» **TO DO**
Your task is to repeat the entries exactly from their first line through the line with "gray cross at", and to stop there.

[Source data]
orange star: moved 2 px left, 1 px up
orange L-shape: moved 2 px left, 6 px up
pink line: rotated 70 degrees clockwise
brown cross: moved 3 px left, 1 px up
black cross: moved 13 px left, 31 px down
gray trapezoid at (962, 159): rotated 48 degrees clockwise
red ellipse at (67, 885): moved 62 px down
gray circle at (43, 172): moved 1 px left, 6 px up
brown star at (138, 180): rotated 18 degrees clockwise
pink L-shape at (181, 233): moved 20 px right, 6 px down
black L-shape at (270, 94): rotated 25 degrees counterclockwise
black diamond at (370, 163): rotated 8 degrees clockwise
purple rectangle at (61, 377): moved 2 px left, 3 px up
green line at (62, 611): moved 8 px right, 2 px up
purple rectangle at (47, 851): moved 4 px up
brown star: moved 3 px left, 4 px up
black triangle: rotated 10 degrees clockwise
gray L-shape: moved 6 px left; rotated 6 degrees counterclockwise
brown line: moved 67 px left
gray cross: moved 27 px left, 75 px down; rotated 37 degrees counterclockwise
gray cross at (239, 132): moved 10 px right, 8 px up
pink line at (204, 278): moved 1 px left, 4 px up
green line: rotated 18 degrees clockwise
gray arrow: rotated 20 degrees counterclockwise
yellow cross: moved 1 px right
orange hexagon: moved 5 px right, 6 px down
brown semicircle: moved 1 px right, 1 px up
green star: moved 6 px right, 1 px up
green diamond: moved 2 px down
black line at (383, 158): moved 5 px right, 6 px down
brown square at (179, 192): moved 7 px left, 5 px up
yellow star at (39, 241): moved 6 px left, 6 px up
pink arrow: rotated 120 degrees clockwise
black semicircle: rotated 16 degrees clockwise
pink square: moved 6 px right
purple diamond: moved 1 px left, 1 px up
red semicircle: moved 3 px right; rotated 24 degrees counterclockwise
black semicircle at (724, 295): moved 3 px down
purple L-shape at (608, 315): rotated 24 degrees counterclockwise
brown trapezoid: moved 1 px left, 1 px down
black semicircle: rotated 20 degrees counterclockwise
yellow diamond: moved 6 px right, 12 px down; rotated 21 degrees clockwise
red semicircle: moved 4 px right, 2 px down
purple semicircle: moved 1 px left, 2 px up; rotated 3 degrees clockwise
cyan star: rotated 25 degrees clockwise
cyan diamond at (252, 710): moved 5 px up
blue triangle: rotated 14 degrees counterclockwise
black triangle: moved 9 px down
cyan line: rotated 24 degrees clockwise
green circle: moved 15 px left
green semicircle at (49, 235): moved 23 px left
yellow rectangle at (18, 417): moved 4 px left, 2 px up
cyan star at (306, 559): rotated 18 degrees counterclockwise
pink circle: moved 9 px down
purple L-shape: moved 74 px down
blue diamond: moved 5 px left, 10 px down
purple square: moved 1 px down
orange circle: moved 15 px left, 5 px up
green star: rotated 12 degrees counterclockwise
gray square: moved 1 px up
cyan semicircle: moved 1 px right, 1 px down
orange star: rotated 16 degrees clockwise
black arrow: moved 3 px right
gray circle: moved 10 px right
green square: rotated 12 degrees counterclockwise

» **ANSWER BOX**
orange star: moved 2 px left, 1 px up
orange L-shape: moved 2 px left, 6 px up
pink line: rotated 70 degrees clockwise
brown cross: moved 3 px left, 1 px up
black cross: moved 13 px left, 31 px down
gray trapezoid at (962, 159): rotated 48 degrees clockwise
red ellipse at (67, 885): moved 62 px down
gray circle at (43, 172): moved 1 px left, 6 px up
brown star at (138, 180): rotated 18 degrees clockwise
pink L-shape at (181, 233): moved 20 px right, 6 px down
black L-shape at (270, 94): rotated 25 degrees counterclockwise
black diamond at (370, 163): rotated 8 degrees clockwise
purple rectangle at (61, 377): moved 2 px left, 3 px up
green line at (62, 611): moved 8 px right, 2 px up
purple rectangle at (47, 851): moved 4 px up
brown star: moved 3 px left, 4 px up
black triangle: rotated 10 degrees clockwise
gray L-shape: moved 6 px left; rotated 6 degrees counterclockwise
brown line: moved 67 px left
gray cross: moved 27 px left, 75 px down; rotated 37 degrees counterclockwise
gray cross at (239, 132): moved 10 px right, 8 px up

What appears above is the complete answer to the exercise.